[begin Data to process]
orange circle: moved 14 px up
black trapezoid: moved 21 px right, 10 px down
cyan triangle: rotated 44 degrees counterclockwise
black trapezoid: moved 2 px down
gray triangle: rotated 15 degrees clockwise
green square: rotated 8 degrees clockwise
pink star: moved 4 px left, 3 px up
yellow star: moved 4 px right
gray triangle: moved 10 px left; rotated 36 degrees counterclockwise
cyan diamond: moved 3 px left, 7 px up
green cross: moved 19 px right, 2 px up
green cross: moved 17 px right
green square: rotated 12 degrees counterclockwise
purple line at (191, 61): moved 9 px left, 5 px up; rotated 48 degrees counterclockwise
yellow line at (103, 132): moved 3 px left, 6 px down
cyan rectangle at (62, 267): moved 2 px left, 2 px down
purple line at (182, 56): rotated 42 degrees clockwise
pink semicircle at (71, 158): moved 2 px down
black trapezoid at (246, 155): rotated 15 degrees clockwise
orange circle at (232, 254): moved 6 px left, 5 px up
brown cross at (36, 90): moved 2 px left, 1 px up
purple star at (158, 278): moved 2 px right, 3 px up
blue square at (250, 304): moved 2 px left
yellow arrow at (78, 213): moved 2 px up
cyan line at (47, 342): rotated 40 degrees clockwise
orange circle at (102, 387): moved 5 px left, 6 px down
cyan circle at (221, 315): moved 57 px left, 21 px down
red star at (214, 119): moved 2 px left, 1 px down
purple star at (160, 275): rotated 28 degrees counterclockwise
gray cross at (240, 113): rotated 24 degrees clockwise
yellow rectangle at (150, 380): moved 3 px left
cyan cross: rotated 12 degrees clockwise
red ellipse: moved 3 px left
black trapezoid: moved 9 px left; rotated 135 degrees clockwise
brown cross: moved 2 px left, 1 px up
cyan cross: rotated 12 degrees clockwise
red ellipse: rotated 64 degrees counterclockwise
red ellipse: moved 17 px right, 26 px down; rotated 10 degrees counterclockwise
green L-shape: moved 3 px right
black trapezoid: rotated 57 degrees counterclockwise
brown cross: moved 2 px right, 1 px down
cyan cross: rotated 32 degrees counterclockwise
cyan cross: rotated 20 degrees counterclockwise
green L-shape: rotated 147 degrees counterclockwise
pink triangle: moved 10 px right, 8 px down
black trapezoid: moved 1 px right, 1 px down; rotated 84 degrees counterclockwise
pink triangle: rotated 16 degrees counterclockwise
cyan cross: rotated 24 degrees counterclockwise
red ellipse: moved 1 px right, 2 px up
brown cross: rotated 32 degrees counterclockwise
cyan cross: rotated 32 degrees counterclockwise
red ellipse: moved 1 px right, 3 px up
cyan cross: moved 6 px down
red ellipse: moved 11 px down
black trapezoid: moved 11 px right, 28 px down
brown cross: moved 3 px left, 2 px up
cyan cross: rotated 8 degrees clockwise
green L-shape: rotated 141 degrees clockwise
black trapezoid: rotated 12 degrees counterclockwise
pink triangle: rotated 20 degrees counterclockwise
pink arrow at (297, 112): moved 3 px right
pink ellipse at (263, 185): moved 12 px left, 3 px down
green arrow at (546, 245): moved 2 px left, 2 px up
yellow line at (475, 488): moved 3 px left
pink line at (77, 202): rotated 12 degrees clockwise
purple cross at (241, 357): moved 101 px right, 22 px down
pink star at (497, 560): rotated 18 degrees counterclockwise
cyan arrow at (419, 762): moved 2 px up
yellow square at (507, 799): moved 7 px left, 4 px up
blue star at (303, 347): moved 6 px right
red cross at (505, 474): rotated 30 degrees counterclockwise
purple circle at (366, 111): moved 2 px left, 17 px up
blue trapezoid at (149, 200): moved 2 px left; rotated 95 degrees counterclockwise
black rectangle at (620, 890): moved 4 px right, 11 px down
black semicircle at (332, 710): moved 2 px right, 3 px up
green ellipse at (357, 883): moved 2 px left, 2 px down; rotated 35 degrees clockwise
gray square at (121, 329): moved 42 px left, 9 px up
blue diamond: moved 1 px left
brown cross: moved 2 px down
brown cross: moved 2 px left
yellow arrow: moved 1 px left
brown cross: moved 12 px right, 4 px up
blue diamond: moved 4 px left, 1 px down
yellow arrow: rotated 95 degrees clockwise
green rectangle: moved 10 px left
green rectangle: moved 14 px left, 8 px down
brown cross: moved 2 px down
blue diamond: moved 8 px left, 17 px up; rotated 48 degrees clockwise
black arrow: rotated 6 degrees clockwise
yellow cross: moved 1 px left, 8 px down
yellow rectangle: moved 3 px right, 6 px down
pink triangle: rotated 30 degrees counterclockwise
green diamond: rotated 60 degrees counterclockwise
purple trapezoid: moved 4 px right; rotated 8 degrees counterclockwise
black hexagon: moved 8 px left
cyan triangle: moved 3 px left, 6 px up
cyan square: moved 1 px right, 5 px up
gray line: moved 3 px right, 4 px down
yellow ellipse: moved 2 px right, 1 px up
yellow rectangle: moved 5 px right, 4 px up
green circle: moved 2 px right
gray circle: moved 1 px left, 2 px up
[end Data to process]
## Task goal
Pick out every line of the material that contains the word "blue", matching case exactly.

## Right answer
blue square at (250, 304): moved 2 px left
blue star at (303, 347): moved 6 px right
blue trapezoid at (149, 200): moved 2 px left; rotated 95 degrees counterclockwise
blue diamond: moved 1 px left
blue diamond: moved 4 px left, 1 px down
blue diamond: moved 8 px left, 17 px up; rotated 48 degrees clockwise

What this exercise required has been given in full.